● **Supplied material**:
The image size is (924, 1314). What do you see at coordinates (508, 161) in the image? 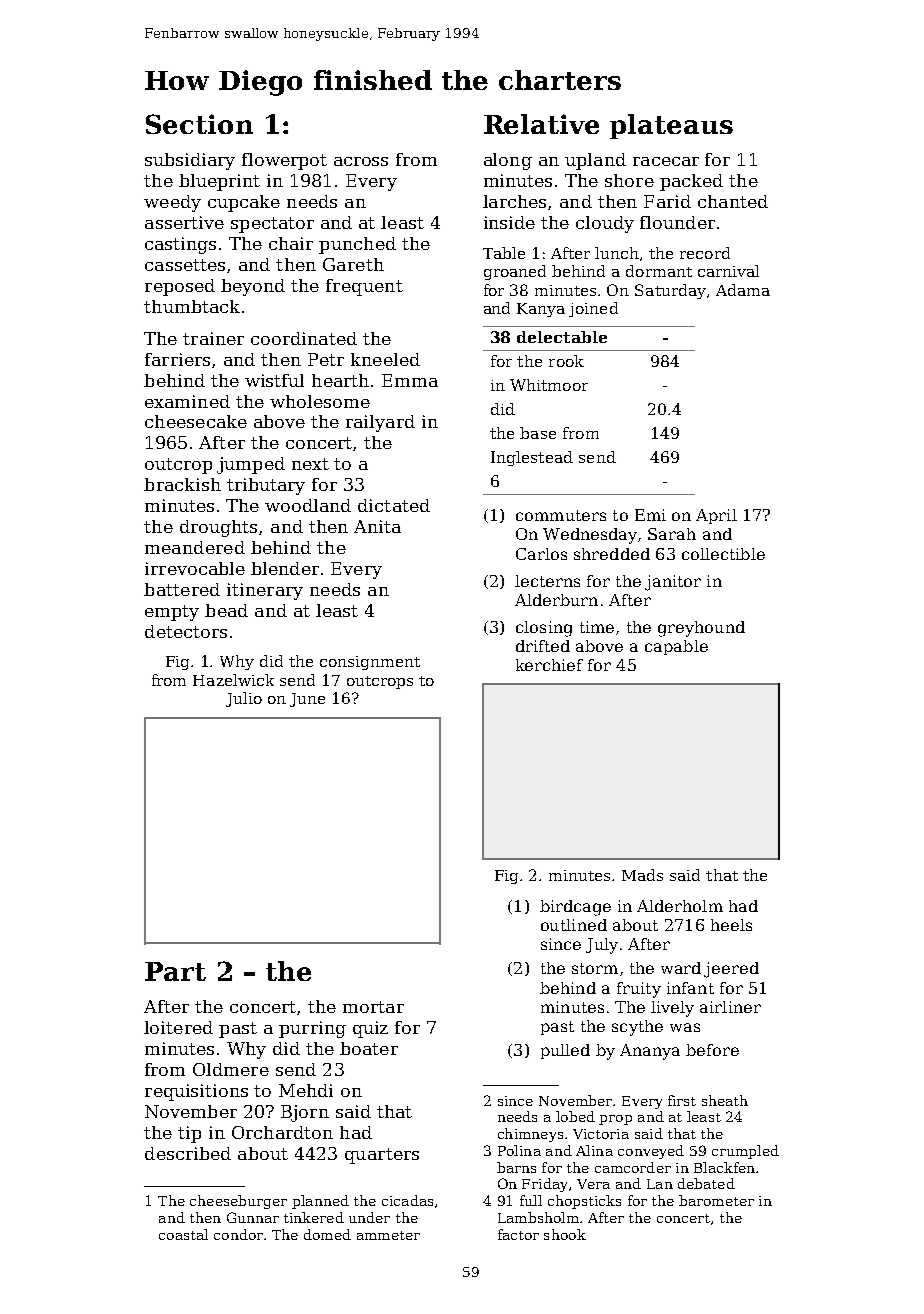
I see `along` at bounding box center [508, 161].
--
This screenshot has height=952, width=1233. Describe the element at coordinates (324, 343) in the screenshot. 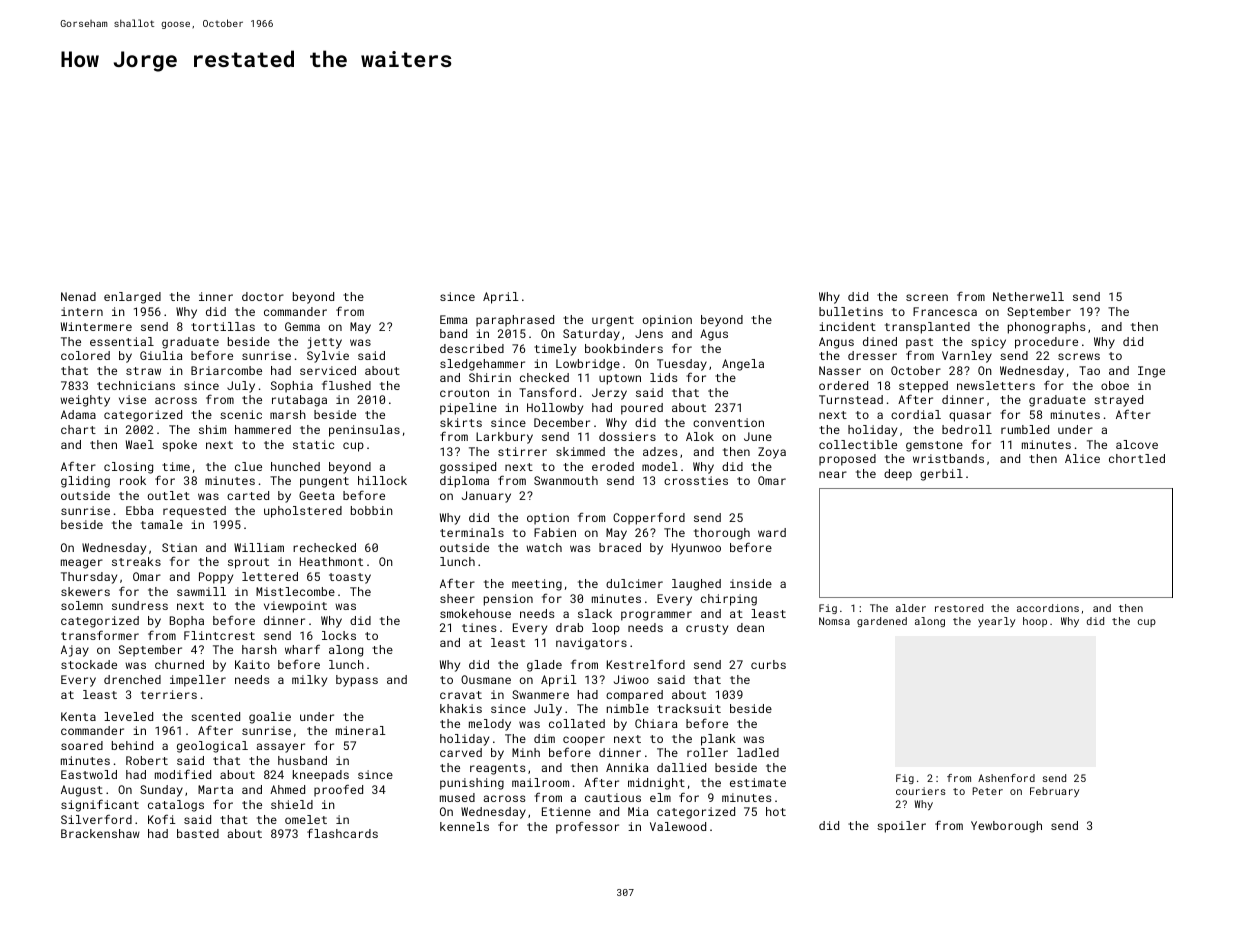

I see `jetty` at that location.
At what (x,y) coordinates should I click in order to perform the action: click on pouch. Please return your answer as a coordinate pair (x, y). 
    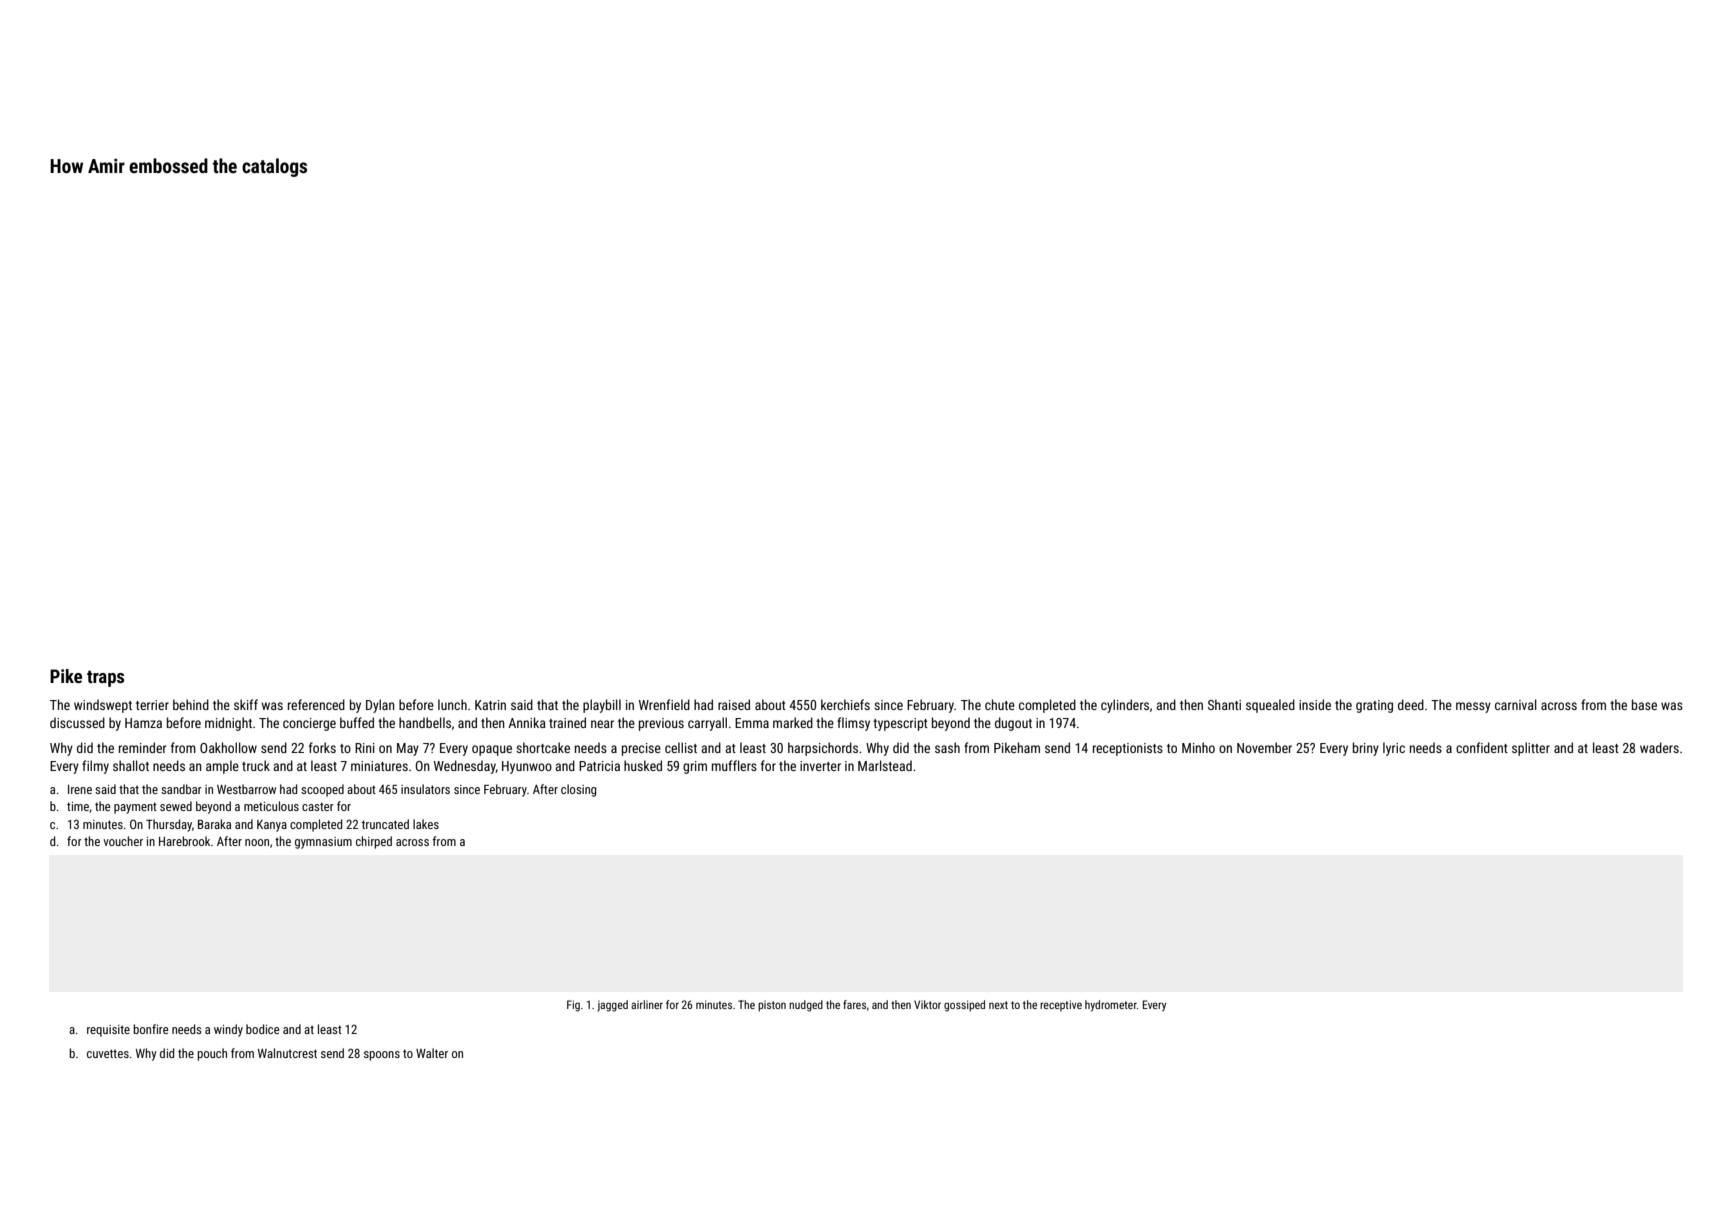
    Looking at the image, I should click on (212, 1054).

● **Work required**:
Convert the stretch from the line that contains "This screenshot has" through the line that contains "Looking at the", both ends included, into a JSON list of strings with one string per line and blank lines omitted. Leave the pictures out of the answer.

● **Answer below**:
[
  "This screenshot has height=952, width=1233. Describe the element at coordinates (324, 343) in the screenshot. ",
  "I see `jetty` at that location.",
  "At what (x,y) coordinates should I click in order to perform the action: click on pouch. Please return your answer as a coordinate pair (x, y). ",
  "    Looking at the image, I should click on (212, 1054)."
]